## Task statement
As the answer, set down the lines below from the one containing "(grey) [284 130]" through the one containing "to [463 141]", exactly and inclusively, and no others.

## Excerpted data

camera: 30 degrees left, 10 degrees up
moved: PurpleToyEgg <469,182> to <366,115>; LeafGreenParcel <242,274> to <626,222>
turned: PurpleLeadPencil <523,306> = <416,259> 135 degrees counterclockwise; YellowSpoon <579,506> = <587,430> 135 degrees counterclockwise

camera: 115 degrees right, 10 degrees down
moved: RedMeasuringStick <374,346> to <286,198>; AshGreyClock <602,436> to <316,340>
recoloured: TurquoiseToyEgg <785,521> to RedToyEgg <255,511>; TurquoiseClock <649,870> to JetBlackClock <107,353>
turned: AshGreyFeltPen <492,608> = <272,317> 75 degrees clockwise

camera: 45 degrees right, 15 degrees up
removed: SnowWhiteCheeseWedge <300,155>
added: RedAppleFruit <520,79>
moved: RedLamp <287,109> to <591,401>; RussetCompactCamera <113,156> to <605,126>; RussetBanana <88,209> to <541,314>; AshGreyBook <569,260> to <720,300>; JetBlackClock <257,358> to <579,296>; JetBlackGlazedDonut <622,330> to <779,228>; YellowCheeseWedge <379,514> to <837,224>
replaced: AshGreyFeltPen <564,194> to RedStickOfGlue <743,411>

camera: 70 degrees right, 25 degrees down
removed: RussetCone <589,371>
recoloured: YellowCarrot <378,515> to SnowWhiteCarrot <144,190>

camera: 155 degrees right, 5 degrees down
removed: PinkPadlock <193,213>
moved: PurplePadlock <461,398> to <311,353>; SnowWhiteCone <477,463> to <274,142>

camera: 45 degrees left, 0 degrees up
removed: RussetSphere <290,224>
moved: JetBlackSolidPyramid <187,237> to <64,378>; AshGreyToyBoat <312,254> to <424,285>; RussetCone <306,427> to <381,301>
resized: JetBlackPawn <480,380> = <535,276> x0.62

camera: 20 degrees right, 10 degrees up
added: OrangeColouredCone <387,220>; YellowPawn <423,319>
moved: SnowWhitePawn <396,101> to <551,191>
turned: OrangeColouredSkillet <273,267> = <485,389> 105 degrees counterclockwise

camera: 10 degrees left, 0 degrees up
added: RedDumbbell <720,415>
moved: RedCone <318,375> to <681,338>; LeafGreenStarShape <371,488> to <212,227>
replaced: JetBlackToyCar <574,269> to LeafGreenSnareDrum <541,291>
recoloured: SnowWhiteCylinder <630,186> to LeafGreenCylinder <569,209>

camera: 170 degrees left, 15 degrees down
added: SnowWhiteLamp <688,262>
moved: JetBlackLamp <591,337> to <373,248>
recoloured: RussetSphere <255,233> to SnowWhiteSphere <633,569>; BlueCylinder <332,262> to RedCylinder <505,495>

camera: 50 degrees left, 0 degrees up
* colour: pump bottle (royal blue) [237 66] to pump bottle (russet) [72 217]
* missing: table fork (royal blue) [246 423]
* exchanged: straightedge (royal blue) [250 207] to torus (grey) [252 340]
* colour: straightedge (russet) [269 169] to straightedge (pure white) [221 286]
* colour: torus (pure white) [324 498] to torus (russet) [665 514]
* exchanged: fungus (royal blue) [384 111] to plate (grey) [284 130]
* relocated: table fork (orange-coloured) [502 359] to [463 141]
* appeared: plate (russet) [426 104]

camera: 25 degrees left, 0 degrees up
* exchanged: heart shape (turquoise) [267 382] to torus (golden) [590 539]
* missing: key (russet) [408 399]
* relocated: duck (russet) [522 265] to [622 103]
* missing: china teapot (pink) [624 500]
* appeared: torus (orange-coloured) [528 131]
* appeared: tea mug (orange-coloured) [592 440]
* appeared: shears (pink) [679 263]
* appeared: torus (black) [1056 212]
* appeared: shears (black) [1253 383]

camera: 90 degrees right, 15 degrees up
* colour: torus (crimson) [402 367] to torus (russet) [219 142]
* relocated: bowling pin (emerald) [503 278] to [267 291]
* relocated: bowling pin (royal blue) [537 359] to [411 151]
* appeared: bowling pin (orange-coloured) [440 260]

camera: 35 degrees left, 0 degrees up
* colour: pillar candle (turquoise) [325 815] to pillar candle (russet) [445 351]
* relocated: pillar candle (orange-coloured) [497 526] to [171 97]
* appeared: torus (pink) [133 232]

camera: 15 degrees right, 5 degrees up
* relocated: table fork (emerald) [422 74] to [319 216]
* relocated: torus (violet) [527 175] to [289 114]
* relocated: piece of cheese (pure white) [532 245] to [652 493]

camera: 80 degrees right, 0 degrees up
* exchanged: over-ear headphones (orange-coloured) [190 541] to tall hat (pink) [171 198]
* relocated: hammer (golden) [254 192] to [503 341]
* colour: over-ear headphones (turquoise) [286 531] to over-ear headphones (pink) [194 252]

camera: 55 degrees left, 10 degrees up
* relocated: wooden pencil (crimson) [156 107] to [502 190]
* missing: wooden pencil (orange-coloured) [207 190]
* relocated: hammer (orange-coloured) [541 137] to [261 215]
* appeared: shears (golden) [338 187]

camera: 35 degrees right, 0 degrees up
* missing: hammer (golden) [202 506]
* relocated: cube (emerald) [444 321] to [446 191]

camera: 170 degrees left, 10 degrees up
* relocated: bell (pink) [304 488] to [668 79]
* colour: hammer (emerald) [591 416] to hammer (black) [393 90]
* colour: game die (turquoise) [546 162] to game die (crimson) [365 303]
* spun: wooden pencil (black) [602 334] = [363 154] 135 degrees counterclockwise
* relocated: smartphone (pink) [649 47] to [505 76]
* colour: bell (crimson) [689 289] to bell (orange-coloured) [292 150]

## Answer space
* exchanged: fungus (royal blue) [384 111] to plate (grey) [284 130]
* relocated: table fork (orange-coloured) [502 359] to [463 141]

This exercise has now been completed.